#### PROBLEM DESCRIPTION:
Please copy, word for word, the line that contains "blue phone [447,175,504,196]" and every line after it through the end of the records, and nothing more.

━━ EXTRACTED RECORDS

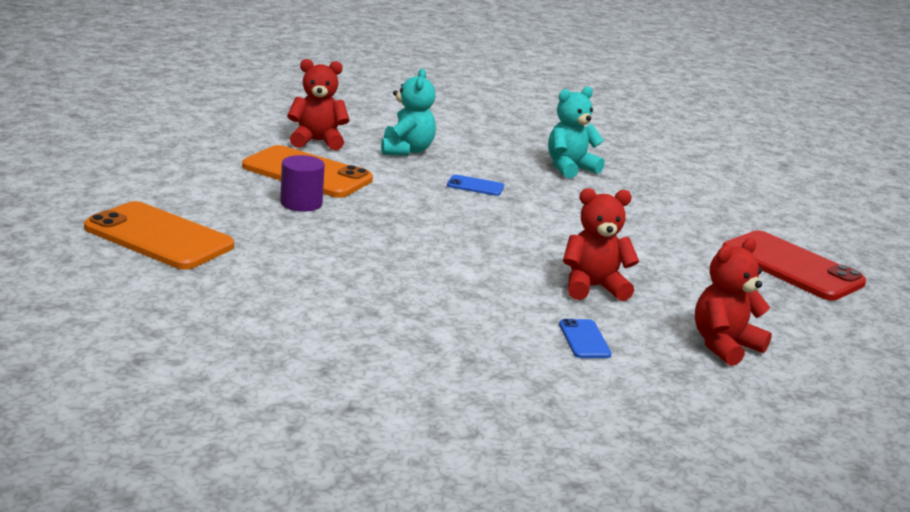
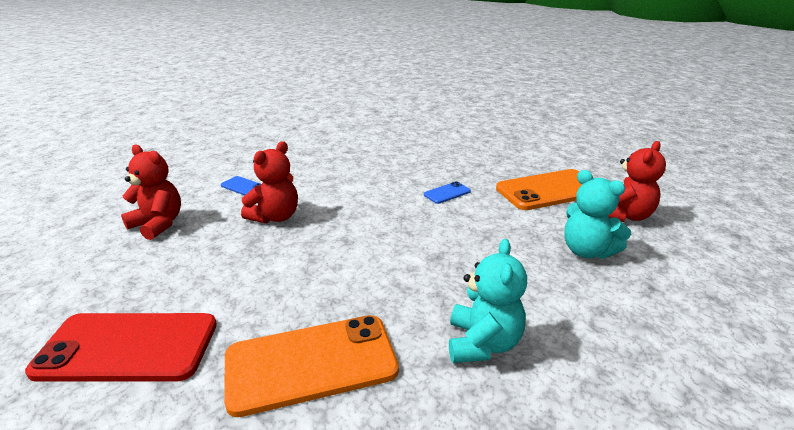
camera: 135 degrees right, 5 degrees up
orange phone [84,201,234,270] -> orange phone moved to [224,315,399,417]
purple cylinder [280,155,325,212] -> none
blue phone [447,175,504,196] -> blue phone moved to [424,181,471,204]
red teddy bear [695,238,772,366] -> red teddy bear turned 60 degrees counterclockwise [121,145,181,240]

━━━━

#### ANSWER BOX:
blue phone [447,175,504,196] -> blue phone moved to [424,181,471,204]
red teddy bear [695,238,772,366] -> red teddy bear turned 60 degrees counterclockwise [121,145,181,240]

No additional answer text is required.